What is being asked:
Your answer must be the lines from the one holding "HALL pin VCC: 3V3 -> GND" through the final line of the entries below, copied exactly, with no pictures.

Collected data
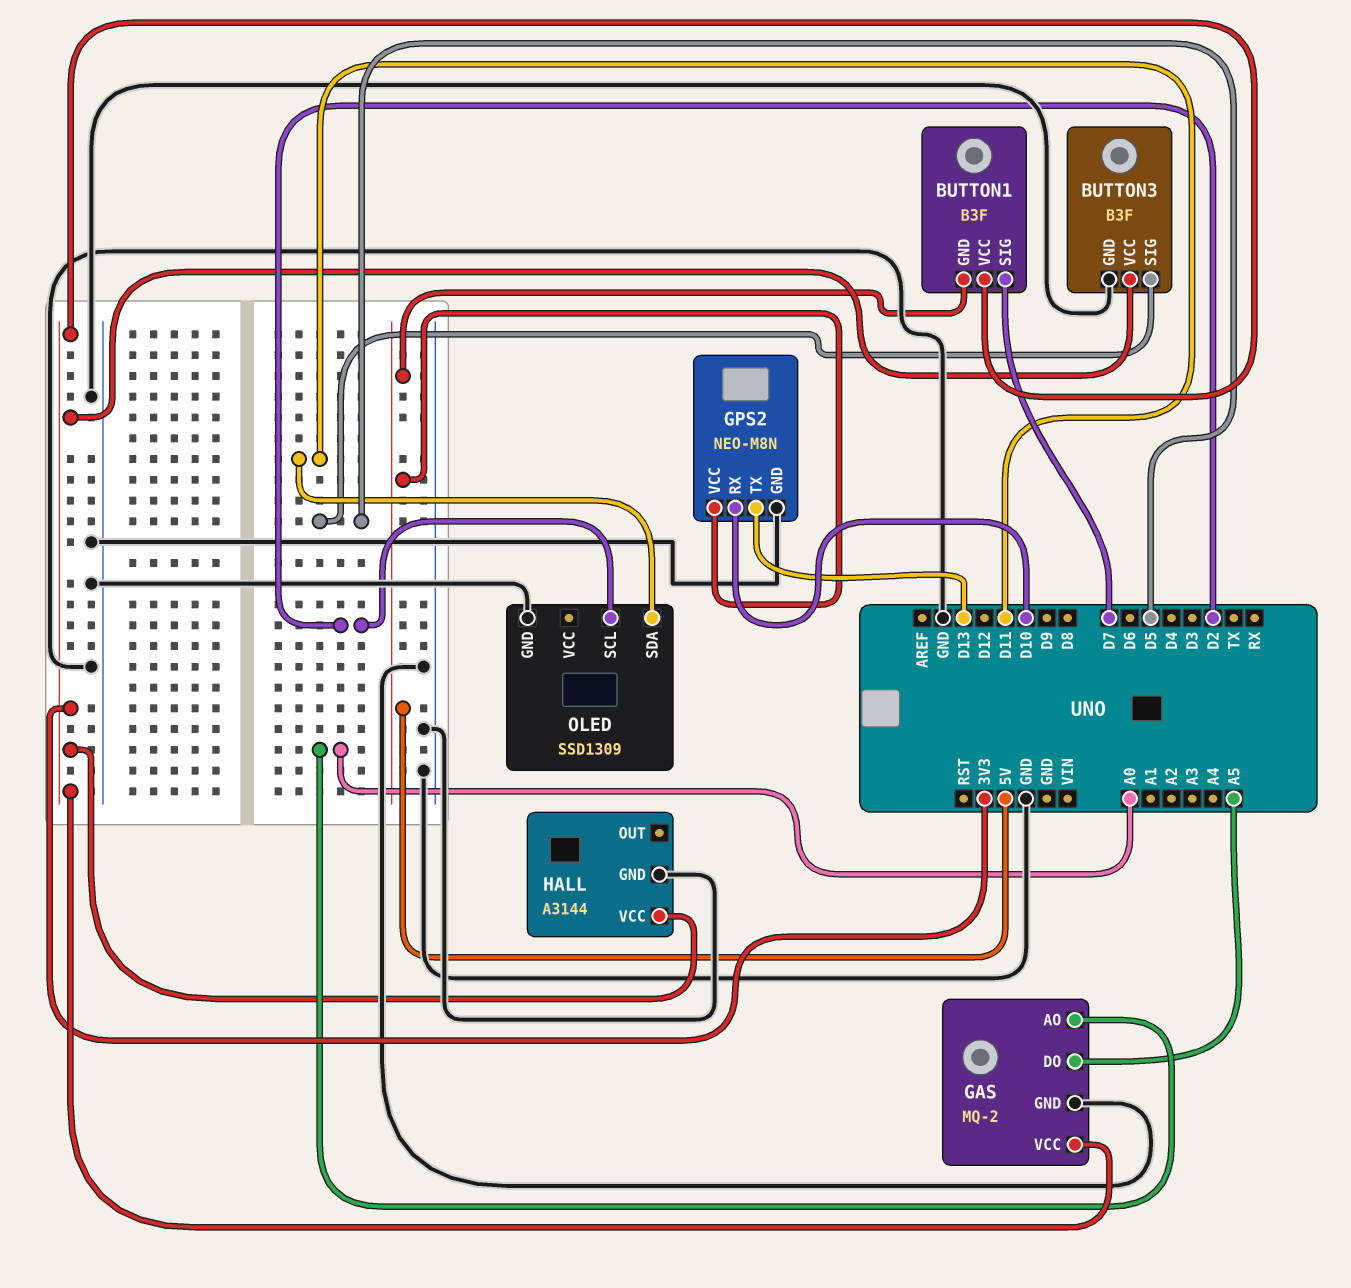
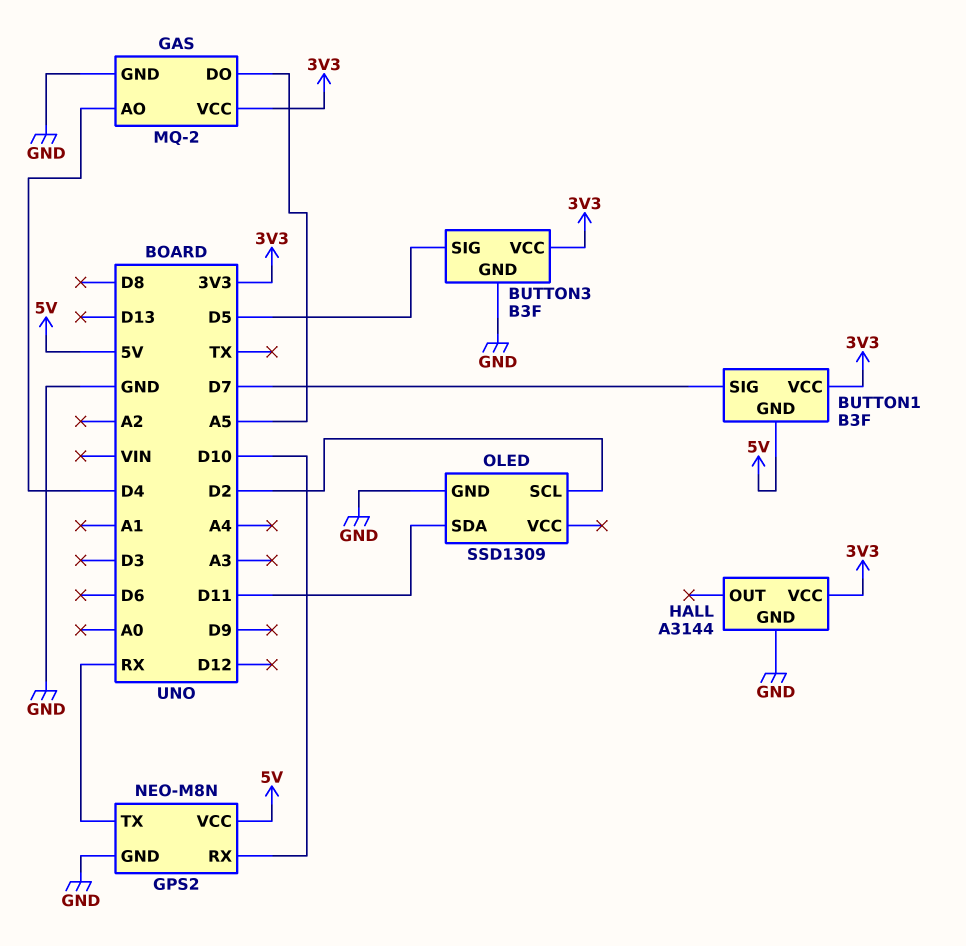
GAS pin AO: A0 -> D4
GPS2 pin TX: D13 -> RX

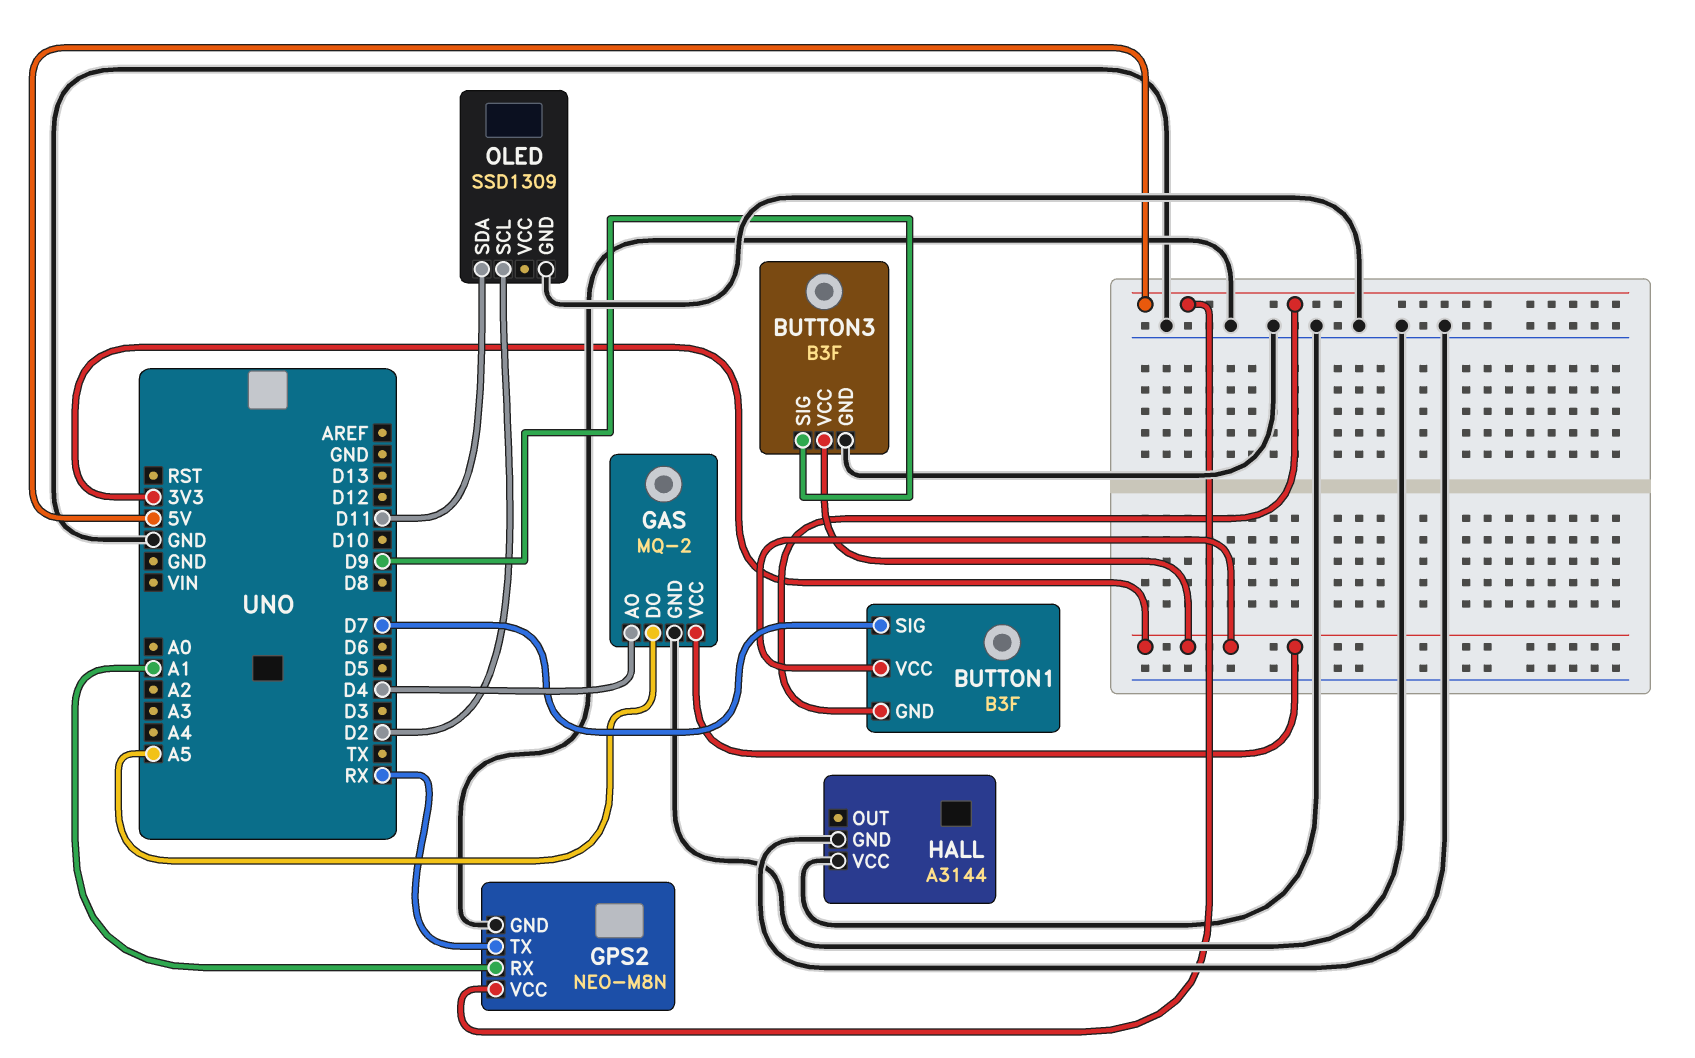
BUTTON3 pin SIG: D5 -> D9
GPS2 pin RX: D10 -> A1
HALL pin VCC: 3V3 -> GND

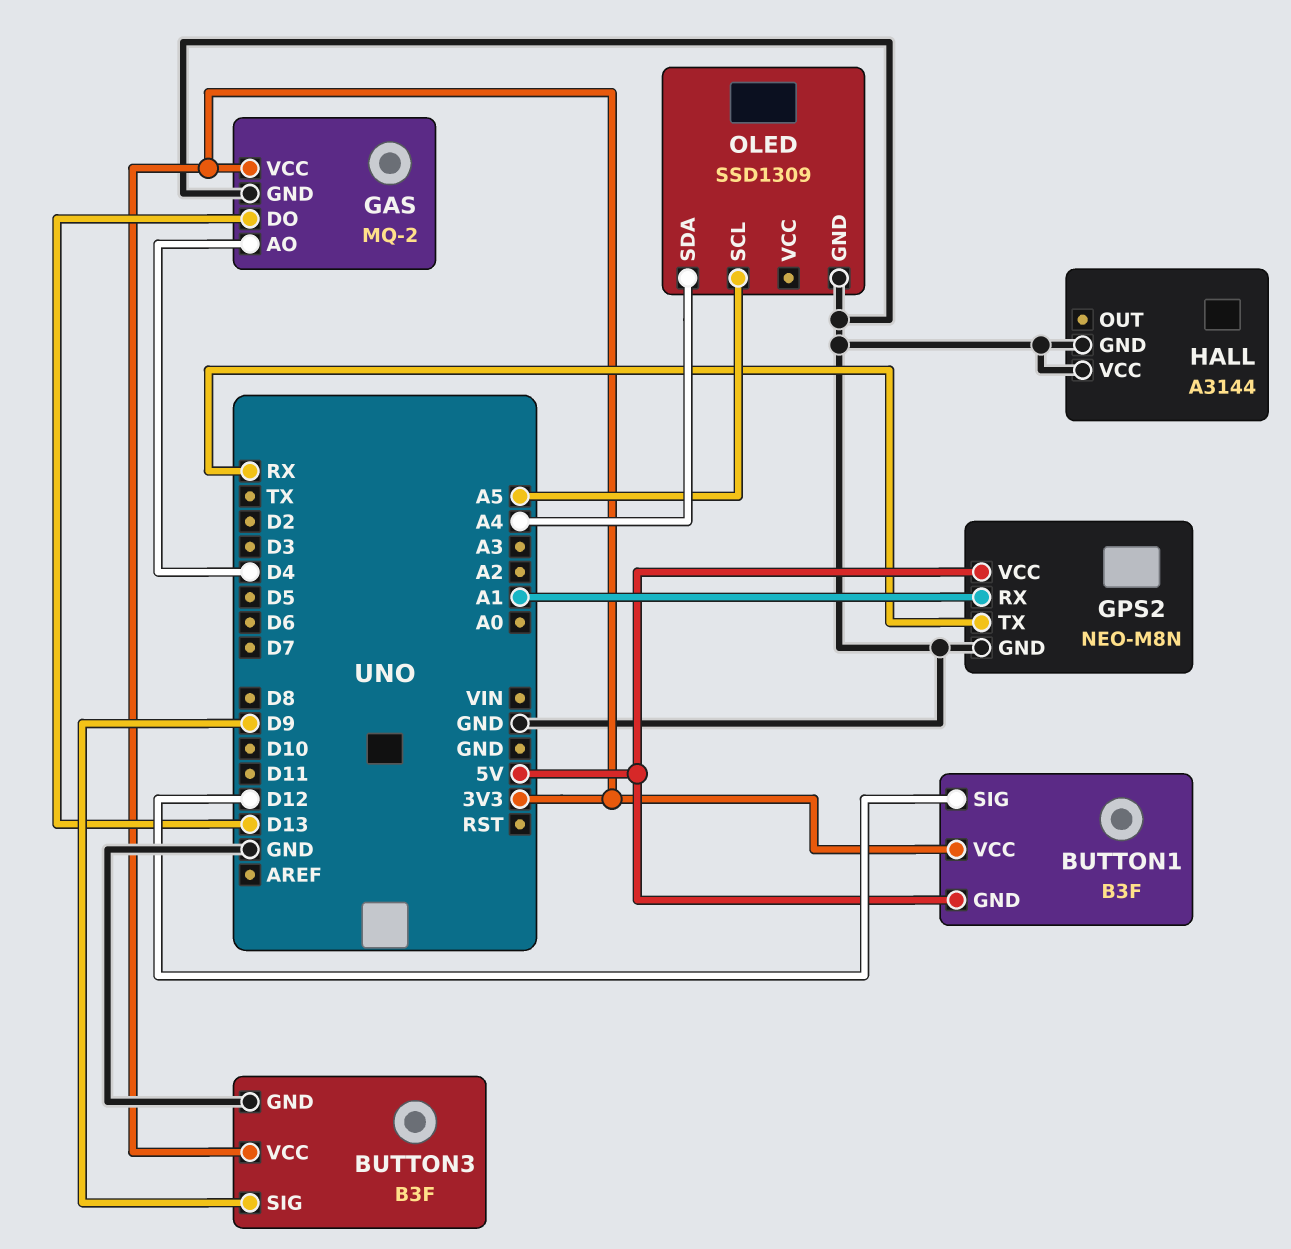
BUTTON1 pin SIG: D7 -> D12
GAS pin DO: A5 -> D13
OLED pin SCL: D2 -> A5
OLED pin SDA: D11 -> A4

Solution to the exercise:
HALL pin VCC: 3V3 -> GND

BUTTON1 pin SIG: D7 -> D12
GAS pin DO: A5 -> D13
OLED pin SCL: D2 -> A5
OLED pin SDA: D11 -> A4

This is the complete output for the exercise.